TASK OBJECTIVE:
I need an exact copy of the lines from the one containing "purple mug: 1 -> 3" through the end of the records, without any pictures.

Items from a dataset
◇ ◇ ◇ ◇ ◇

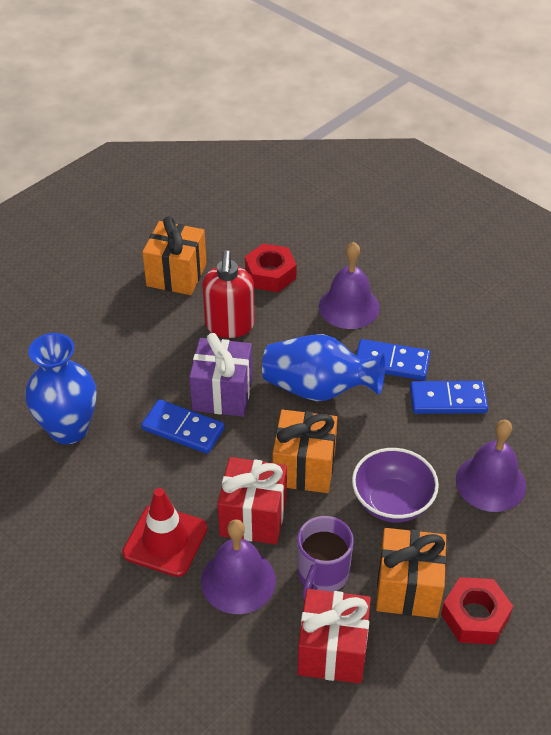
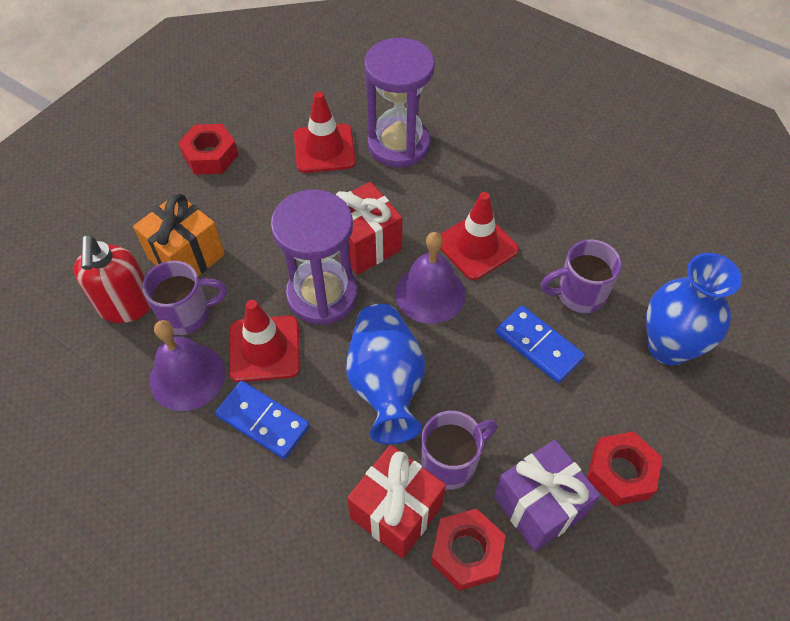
blue domino: 3 -> 2
orange gift: 3 -> 1
purple bell: 3 -> 2
purple bowl: 1 -> 0
purple hourglass: 0 -> 2
purple mug: 1 -> 3
red nut: 2 -> 3
red traffic cone: 1 -> 3

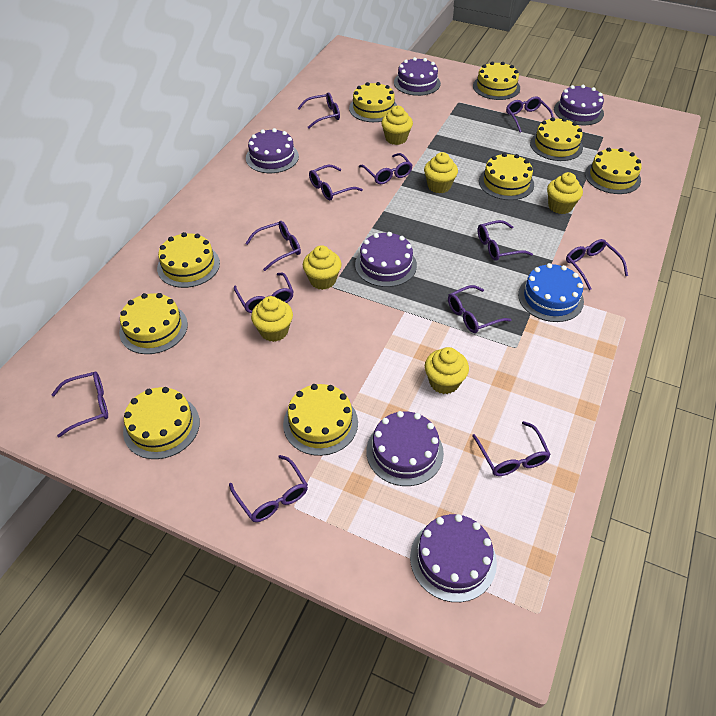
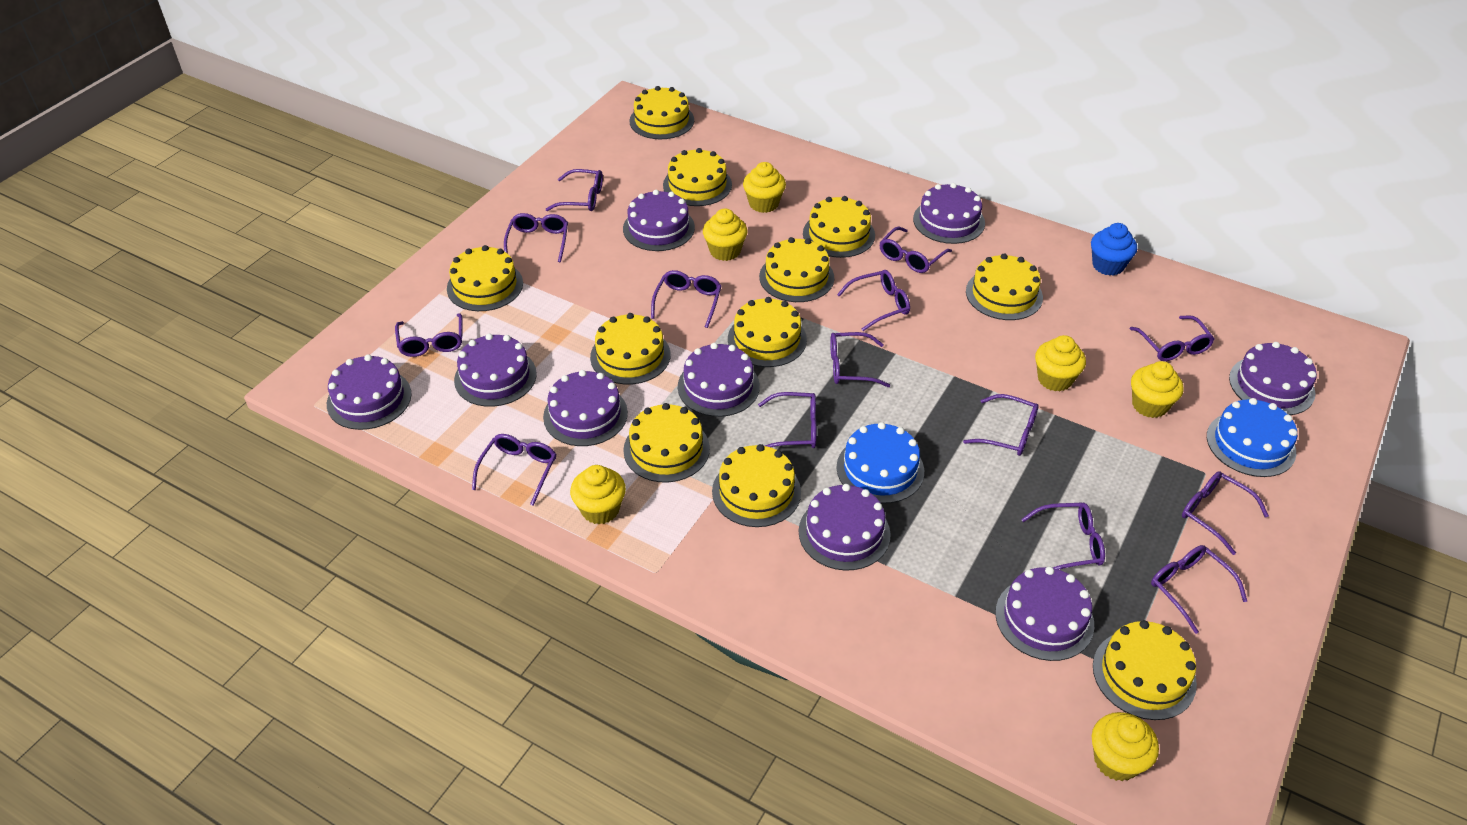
blue cake: 1 -> 2
blue cupcake: 0 -> 1
purple cake: 6 -> 9
purple glasses: 12 -> 14
yellow cake: 9 -> 11

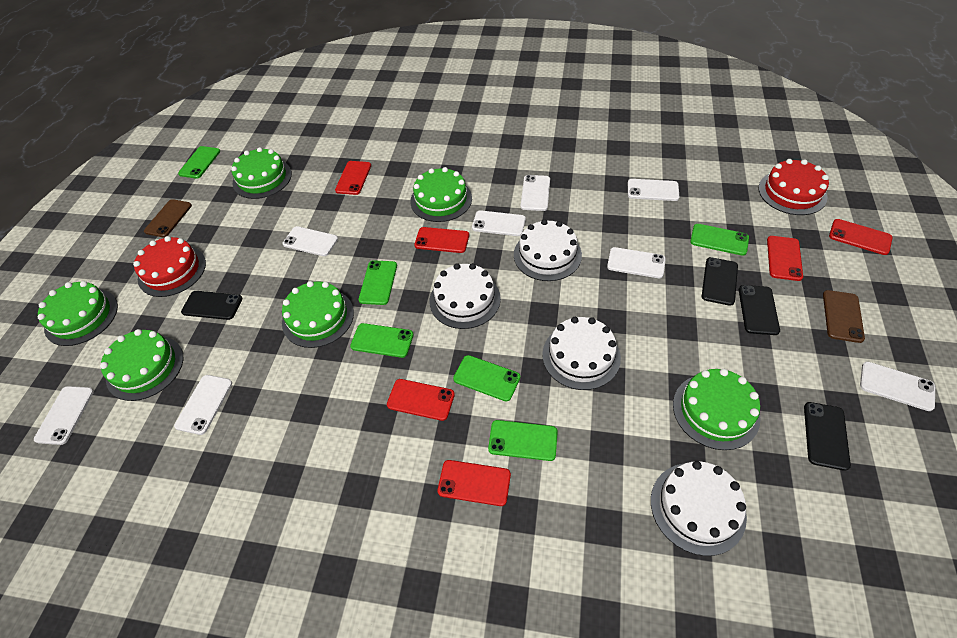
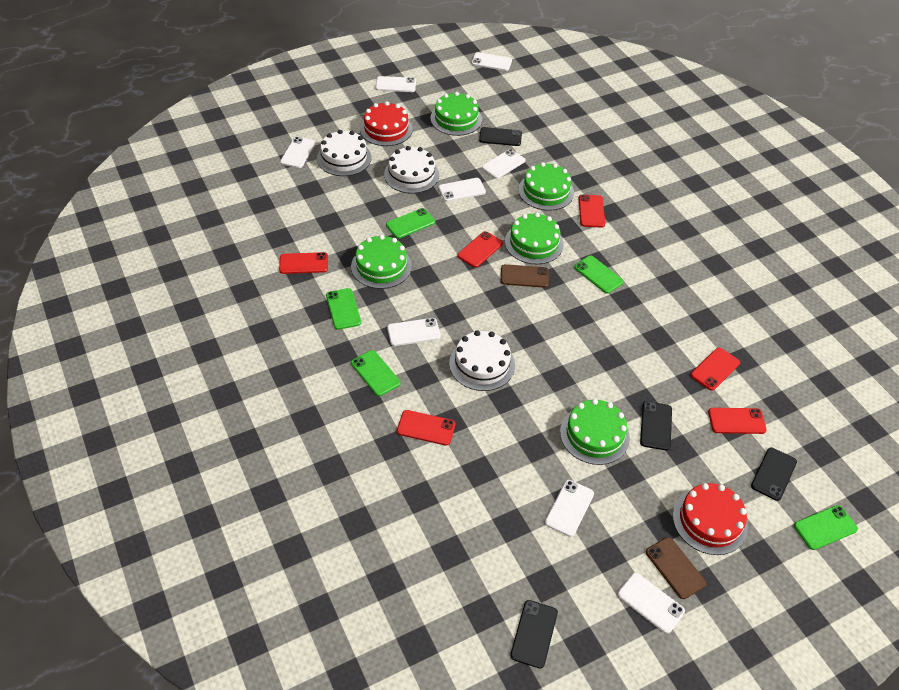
green cake: 6 -> 5
green phone: 6 -> 5
white cake: 4 -> 3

◇ ◇ ◇ ◇ ◇

WRITTEN ANSWER:
purple mug: 1 -> 3
red nut: 2 -> 3
red traffic cone: 1 -> 3

blue cake: 1 -> 2
blue cupcake: 0 -> 1
purple cake: 6 -> 9
purple glasses: 12 -> 14
yellow cake: 9 -> 11

green cake: 6 -> 5
green phone: 6 -> 5
white cake: 4 -> 3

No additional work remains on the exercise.